- Aim of the exercise -
Transcribe the entries below exactly as they appear.

- Supplied data -
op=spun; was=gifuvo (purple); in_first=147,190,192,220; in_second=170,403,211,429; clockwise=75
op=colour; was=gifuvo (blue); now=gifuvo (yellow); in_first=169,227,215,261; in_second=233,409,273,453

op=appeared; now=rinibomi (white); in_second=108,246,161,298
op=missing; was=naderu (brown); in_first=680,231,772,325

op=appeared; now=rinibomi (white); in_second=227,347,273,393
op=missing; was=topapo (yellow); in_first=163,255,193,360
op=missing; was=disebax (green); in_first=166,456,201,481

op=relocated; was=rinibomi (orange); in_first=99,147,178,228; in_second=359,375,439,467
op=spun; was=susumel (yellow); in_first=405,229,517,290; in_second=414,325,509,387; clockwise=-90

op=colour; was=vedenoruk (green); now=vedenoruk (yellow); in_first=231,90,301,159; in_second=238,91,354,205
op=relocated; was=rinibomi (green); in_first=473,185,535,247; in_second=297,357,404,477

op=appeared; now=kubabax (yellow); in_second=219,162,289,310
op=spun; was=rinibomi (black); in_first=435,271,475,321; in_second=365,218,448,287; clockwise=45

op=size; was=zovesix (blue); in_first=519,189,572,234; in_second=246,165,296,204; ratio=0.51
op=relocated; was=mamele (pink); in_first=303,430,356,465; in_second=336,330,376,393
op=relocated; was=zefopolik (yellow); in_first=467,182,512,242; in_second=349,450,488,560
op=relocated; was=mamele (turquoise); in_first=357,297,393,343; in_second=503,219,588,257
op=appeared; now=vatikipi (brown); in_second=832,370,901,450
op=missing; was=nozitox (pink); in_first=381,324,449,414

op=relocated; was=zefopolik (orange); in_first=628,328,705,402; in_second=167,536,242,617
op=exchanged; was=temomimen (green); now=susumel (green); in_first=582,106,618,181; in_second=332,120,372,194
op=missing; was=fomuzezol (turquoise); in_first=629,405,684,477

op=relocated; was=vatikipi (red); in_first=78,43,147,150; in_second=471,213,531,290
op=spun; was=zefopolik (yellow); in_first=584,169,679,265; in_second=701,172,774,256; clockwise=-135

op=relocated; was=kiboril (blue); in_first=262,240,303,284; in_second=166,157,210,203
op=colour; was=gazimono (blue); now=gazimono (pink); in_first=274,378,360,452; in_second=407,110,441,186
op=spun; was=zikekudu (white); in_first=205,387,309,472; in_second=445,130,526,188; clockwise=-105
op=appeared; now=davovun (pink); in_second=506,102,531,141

- The completed task -
op=spun; was=gifuvo (purple); in_first=147,190,192,220; in_second=170,403,211,429; clockwise=75
op=colour; was=gifuvo (blue); now=gifuvo (yellow); in_first=169,227,215,261; in_second=233,409,273,453

op=appeared; now=rinibomi (white); in_second=108,246,161,298
op=missing; was=naderu (brown); in_first=680,231,772,325

op=appeared; now=rinibomi (white); in_second=227,347,273,393
op=missing; was=topapo (yellow); in_first=163,255,193,360
op=missing; was=disebax (green); in_first=166,456,201,481

op=relocated; was=rinibomi (orange); in_first=99,147,178,228; in_second=359,375,439,467
op=spun; was=susumel (yellow); in_first=405,229,517,290; in_second=414,325,509,387; clockwise=-90

op=colour; was=vedenoruk (green); now=vedenoruk (yellow); in_first=231,90,301,159; in_second=238,91,354,205
op=relocated; was=rinibomi (green); in_first=473,185,535,247; in_second=297,357,404,477

op=appeared; now=kubabax (yellow); in_second=219,162,289,310
op=spun; was=rinibomi (black); in_first=435,271,475,321; in_second=365,218,448,287; clockwise=45

op=size; was=zovesix (blue); in_first=519,189,572,234; in_second=246,165,296,204; ratio=0.51
op=relocated; was=mamele (pink); in_first=303,430,356,465; in_second=336,330,376,393
op=relocated; was=zefopolik (yellow); in_first=467,182,512,242; in_second=349,450,488,560
op=relocated; was=mamele (turquoise); in_first=357,297,393,343; in_second=503,219,588,257
op=appeared; now=vatikipi (brown); in_second=832,370,901,450
op=missing; was=nozitox (pink); in_first=381,324,449,414

op=relocated; was=zefopolik (orange); in_first=628,328,705,402; in_second=167,536,242,617
op=exchanged; was=temomimen (green); now=susumel (green); in_first=582,106,618,181; in_second=332,120,372,194
op=missing; was=fomuzezol (turquoise); in_first=629,405,684,477

op=relocated; was=vatikipi (red); in_first=78,43,147,150; in_second=471,213,531,290
op=spun; was=zefopolik (yellow); in_first=584,169,679,265; in_second=701,172,774,256; clockwise=-135

op=relocated; was=kiboril (blue); in_first=262,240,303,284; in_second=166,157,210,203
op=colour; was=gazimono (blue); now=gazimono (pink); in_first=274,378,360,452; in_second=407,110,441,186
op=spun; was=zikekudu (white); in_first=205,387,309,472; in_second=445,130,526,188; clockwise=-105
op=appeared; now=davovun (pink); in_second=506,102,531,141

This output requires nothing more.